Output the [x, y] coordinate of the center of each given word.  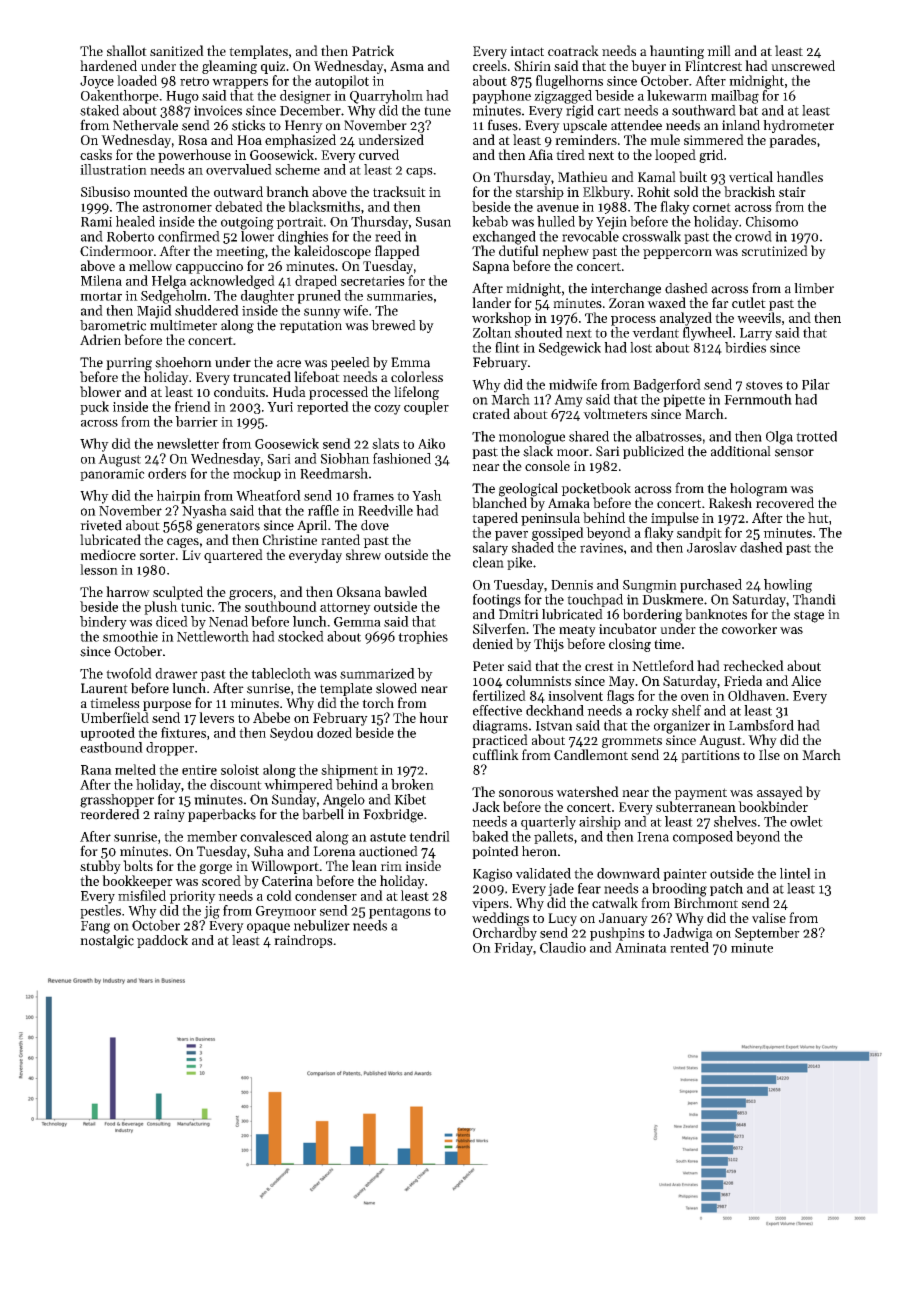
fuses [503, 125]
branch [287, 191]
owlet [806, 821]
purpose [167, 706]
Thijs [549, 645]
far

WRITTEN PROBLEM: Give back the lines above word for word, leaving out the picture.

ANSWER TO THIS EXERCISE:
Output the [x, y] coordinate of the center of each given word.  
fuses [503, 125]
branch [287, 191]
owlet [806, 821]
purpose [167, 706]
Thijs [549, 645]
far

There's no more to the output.